/---

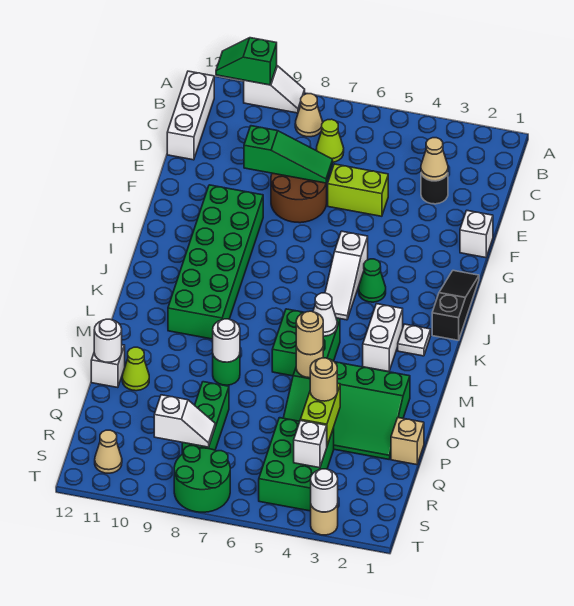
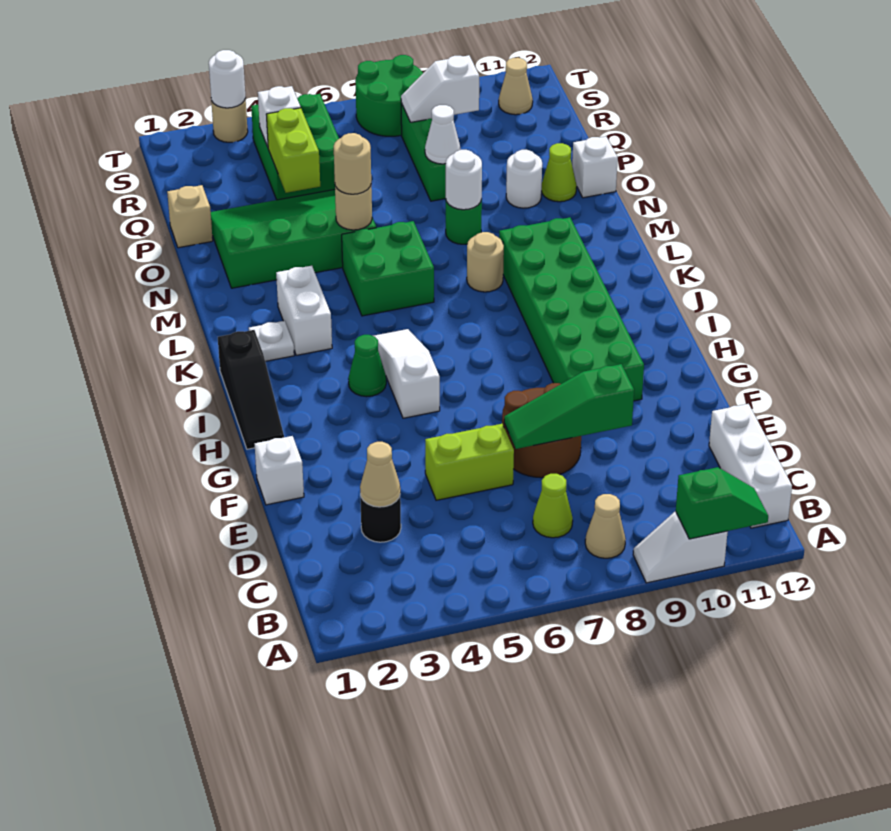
white cone L5 level 2 -> white cone P8 level 2
white round brick O12 level 2 -> white round brick O10 level 1
tan round brick P4 level 3 -> tan round brick L8 level 1

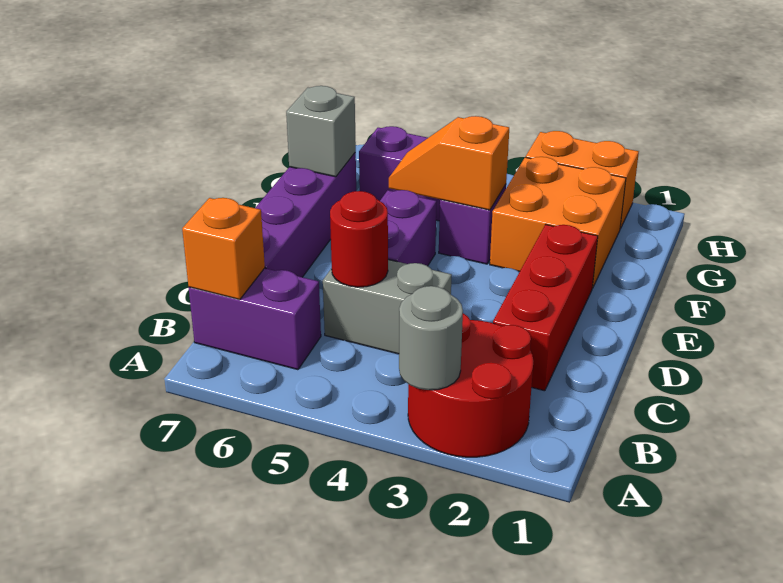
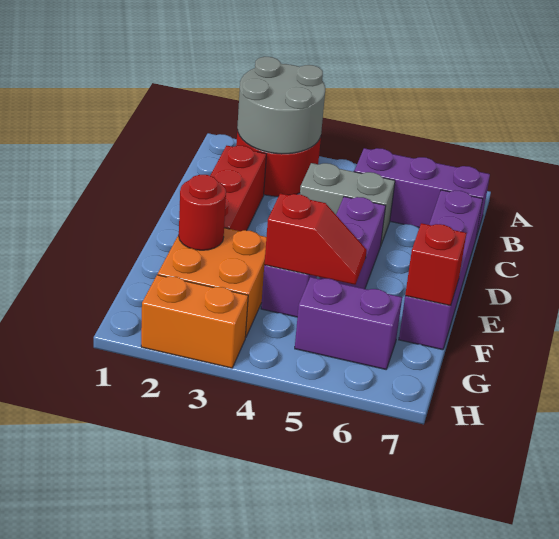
grey round brick A3 level 2 -> grey round brick A2:B3 level 2
purple brick B6:B7 level 1 -> purple brick B5:B7 level 1
orange brick B7 level 2 -> none
red round brick C5 level 2 -> red round brick F2 level 2
orange slope F4:F5 level 2 top 4 -> red slope F4:F5 level 2 top 4
grey brick F7 level 2 -> red brick F7 level 2

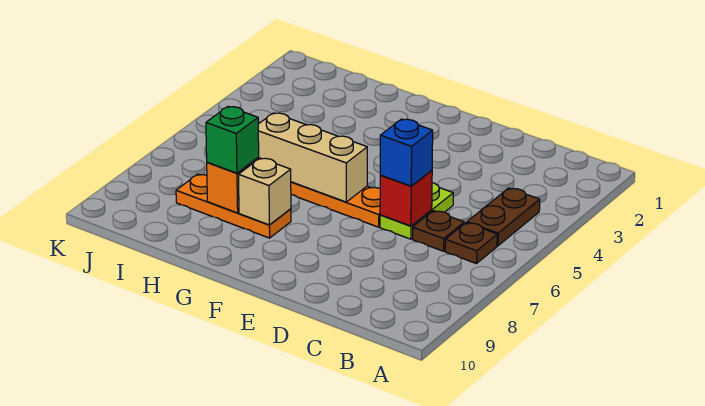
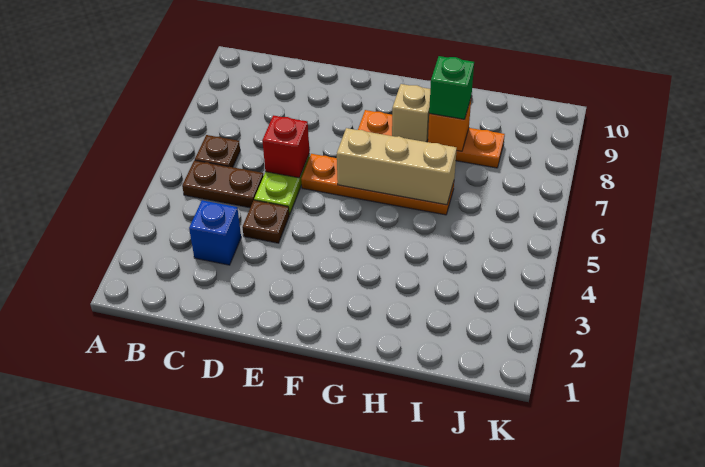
brown plate B4:B5 level 1 -> brown plate B5:C5 level 1
brown plate C6 level 1 -> brown plate D4 level 1
blue brick D6 level 3 -> blue brick C3 level 1
orange plate G8:I8 level 1 -> orange plate F8:I8 level 1

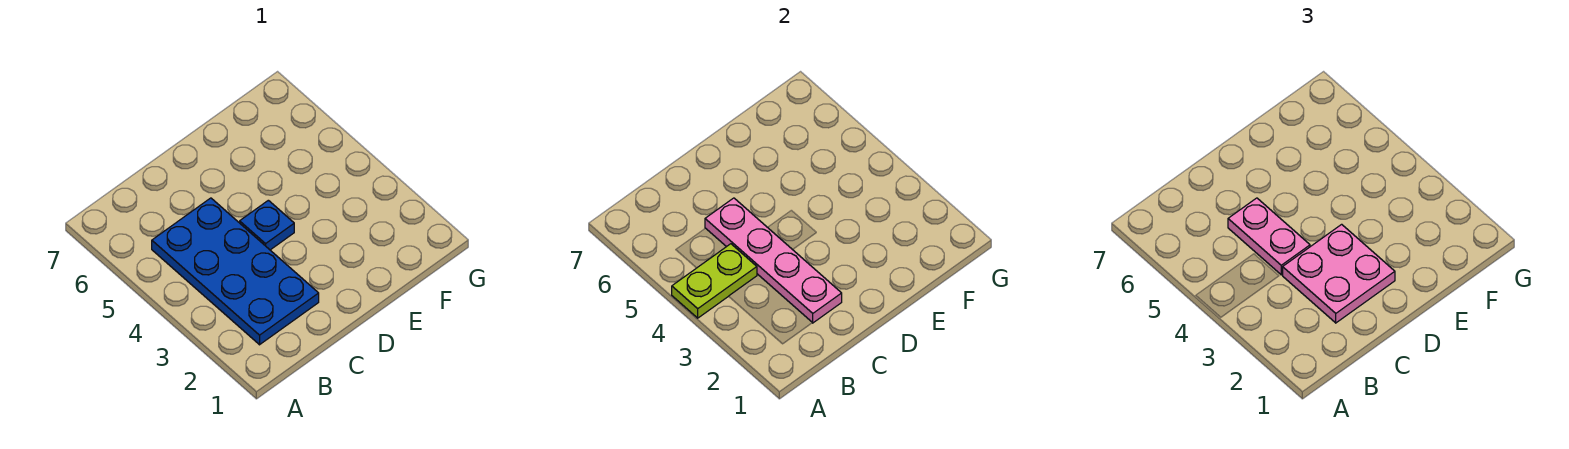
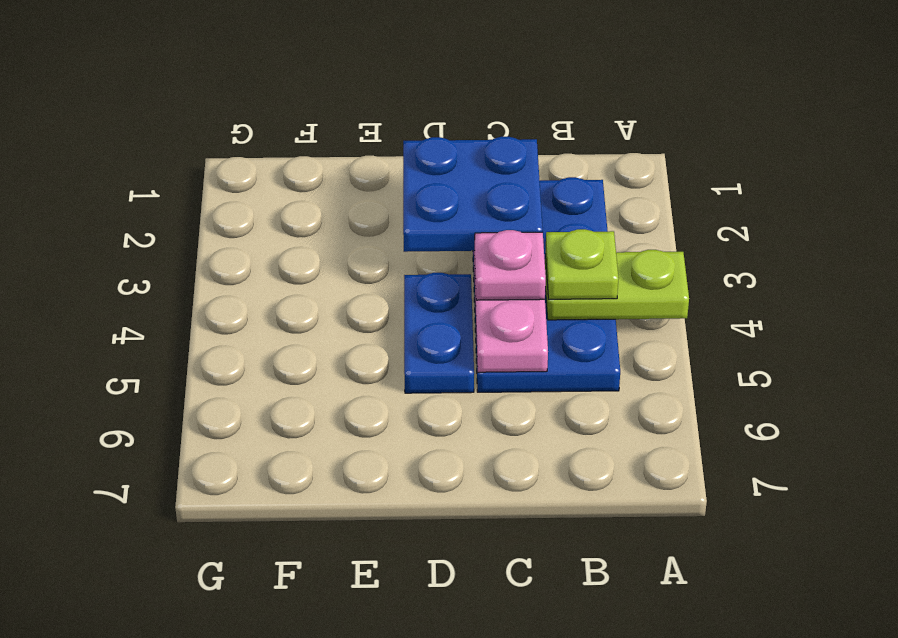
none -> lime plate B4 level 3
pink plate C2:D3 level 3 -> blue plate C2:D3 level 3
pink plate C4:C5 level 3 -> pink plate C4 level 3
blue plate D4 level 1 -> blue plate D4:D5 level 1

\---

Go through the listing above and copy each line that contains "round".

white round brick O12 level 2 -> white round brick O10 level 1
tan round brick P4 level 3 -> tan round brick L8 level 1
grey round brick A3 level 2 -> grey round brick A2:B3 level 2
red round brick C5 level 2 -> red round brick F2 level 2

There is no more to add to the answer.